# AIM OF THE TASK
Return each line exactly, beginning with the one that has "white semicircle: (148, 181)" and finishing with the final line of the material. Drop any pictures.

# DATA RECORDS
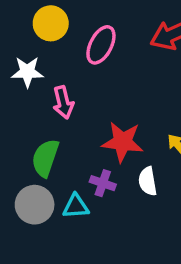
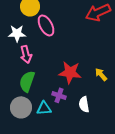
pink ellipse: (101, 45) -> (46, 25), moved, turned -55
pink arrow: (63, 102) -> (26, 54), moved
white semicircle: (148, 181) -> (84, 104), moved

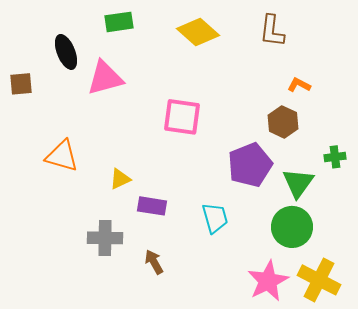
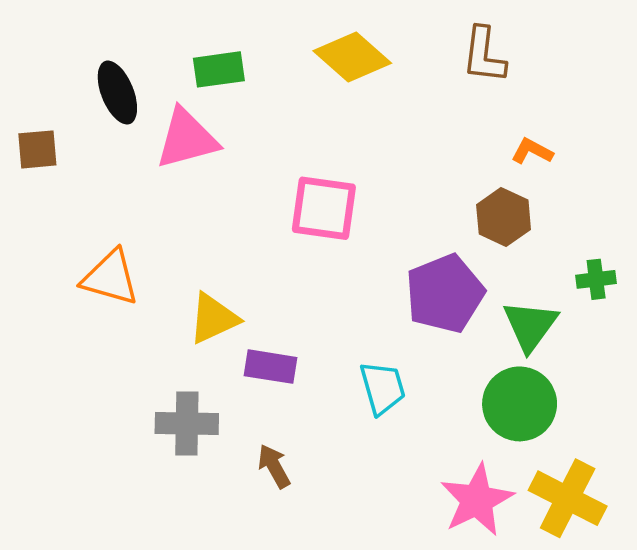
green rectangle: (119, 22) -> (219, 69), moved
yellow triangle: (120, 179) -> (214, 319), size x1.4

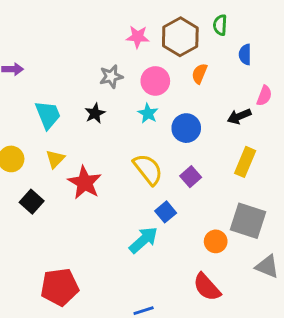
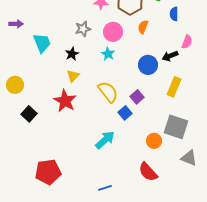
cyan trapezoid: (48, 115) -> (42, 43), moved
blue circle: (186, 128) -> (148, 65), moved
yellow triangle: (55, 159) -> (73, 76), moved
blue square: (166, 212) -> (125, 113), moved

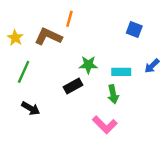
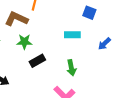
green star: (88, 65) -> (24, 42), moved
cyan rectangle: (121, 72) -> (72, 35), moved

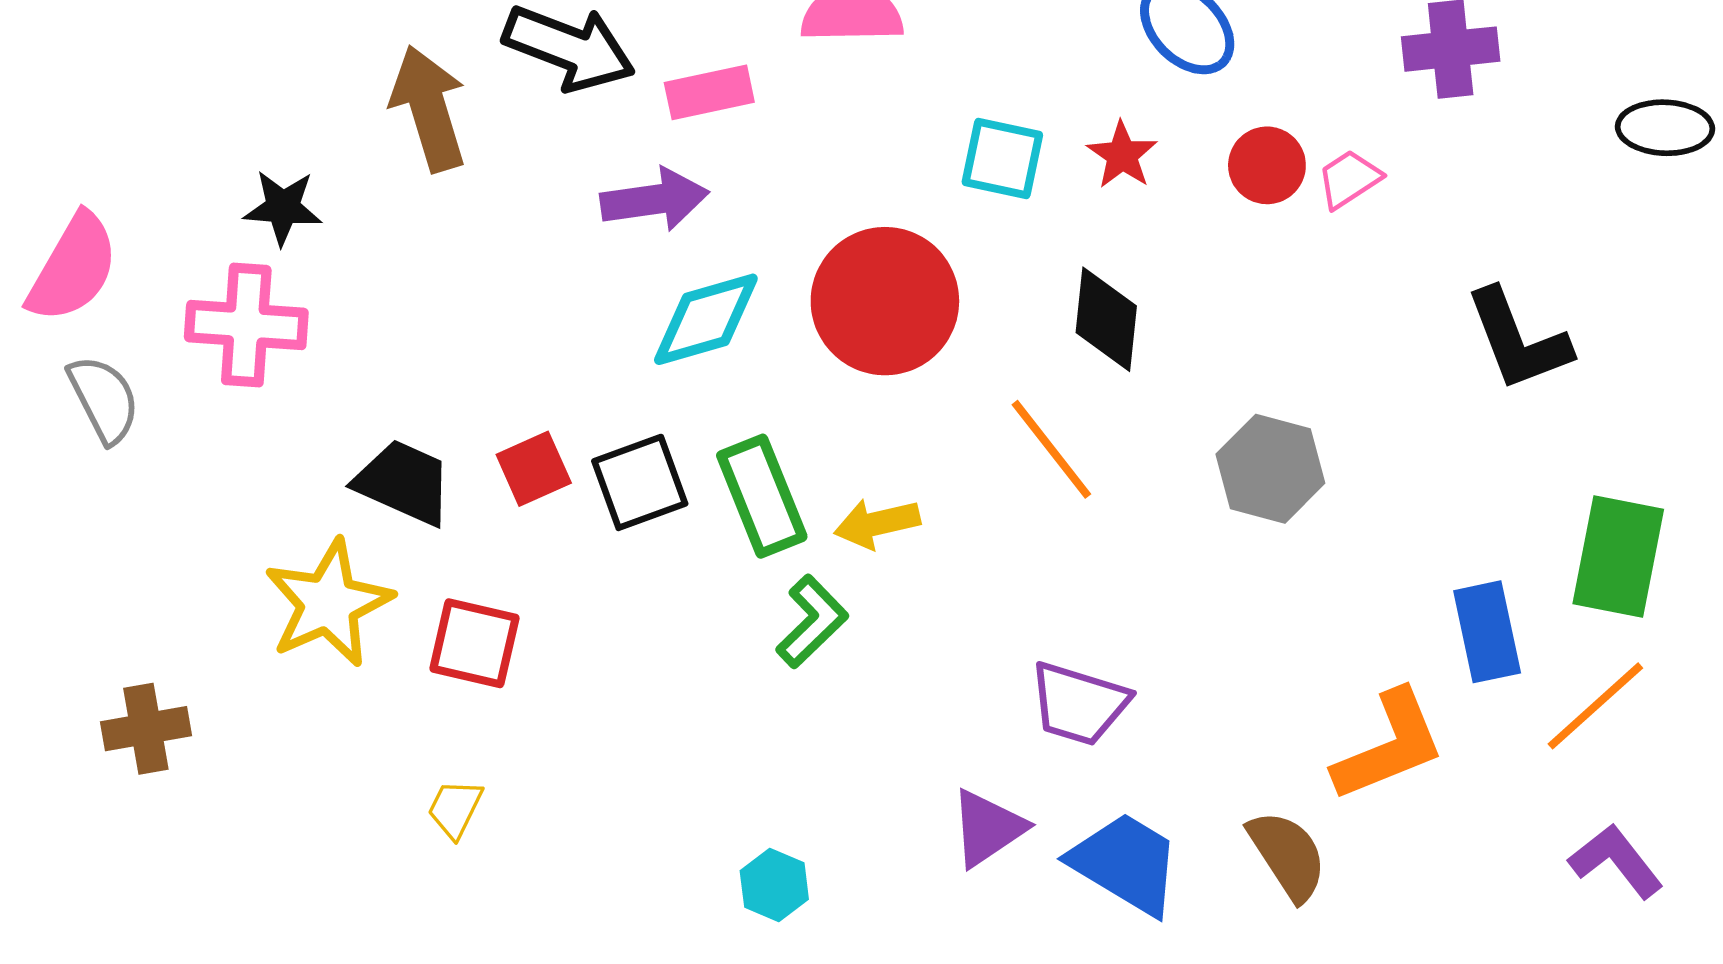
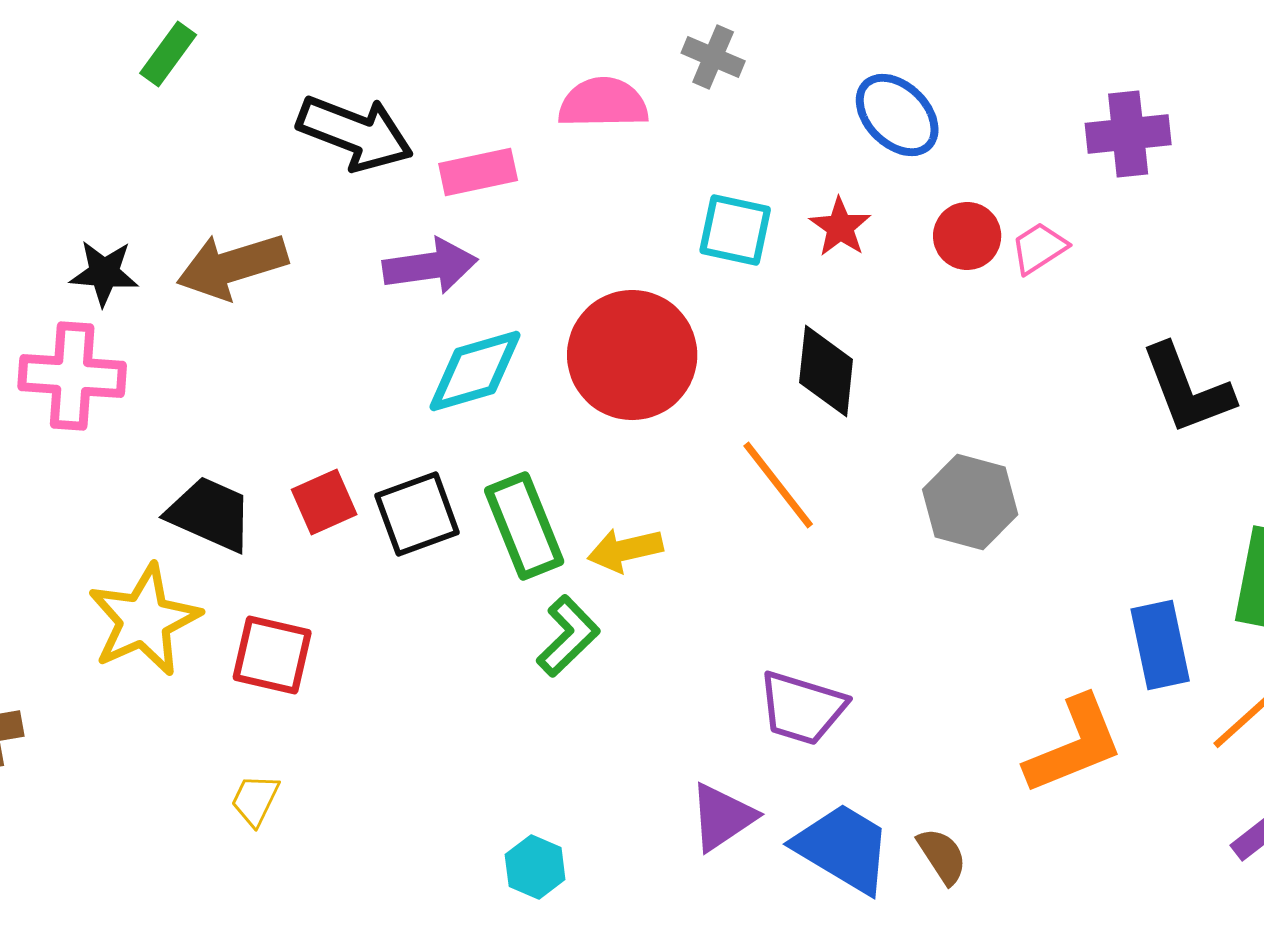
brown arrow: (429, 108) -> (232, 266), moved, turned -90
brown semicircle: (1288, 855) -> (942, 856), moved, size x0.7

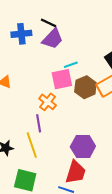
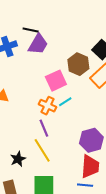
cyan line: (71, 65) -> (65, 102), moved
brown hexagon: (85, 87) -> (78, 64), moved

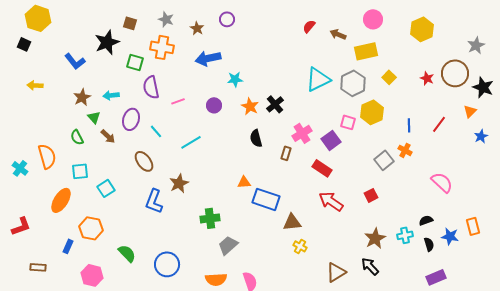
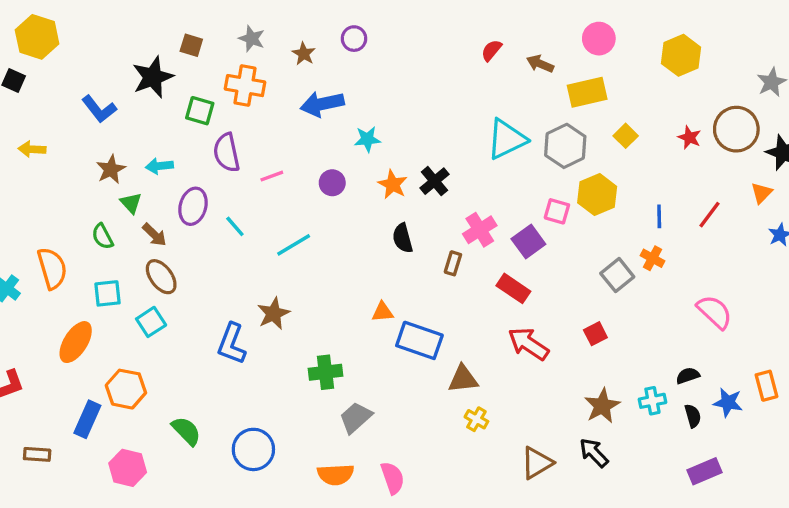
brown ellipse: (144, 161) -> (161, 277), moved
blue rectangle: (68, 246) -> (87, 419), size x1.5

# WRITTEN SOLUTION
white semicircle: (148, 181) -> (84, 104), moved

green rectangle: (119, 22) -> (219, 69), moved
yellow triangle: (120, 179) -> (214, 319), size x1.4

cyan trapezoid: (48, 115) -> (42, 43), moved
blue circle: (186, 128) -> (148, 65), moved
yellow triangle: (55, 159) -> (73, 76), moved
blue square: (166, 212) -> (125, 113), moved

green star: (88, 65) -> (24, 42), moved
cyan rectangle: (121, 72) -> (72, 35), moved

brown arrow: (429, 108) -> (232, 266), moved, turned -90
brown semicircle: (1288, 855) -> (942, 856), moved, size x0.7

cyan line: (71, 65) -> (65, 102), moved
brown hexagon: (85, 87) -> (78, 64), moved

brown ellipse: (144, 161) -> (161, 277), moved
blue rectangle: (68, 246) -> (87, 419), size x1.5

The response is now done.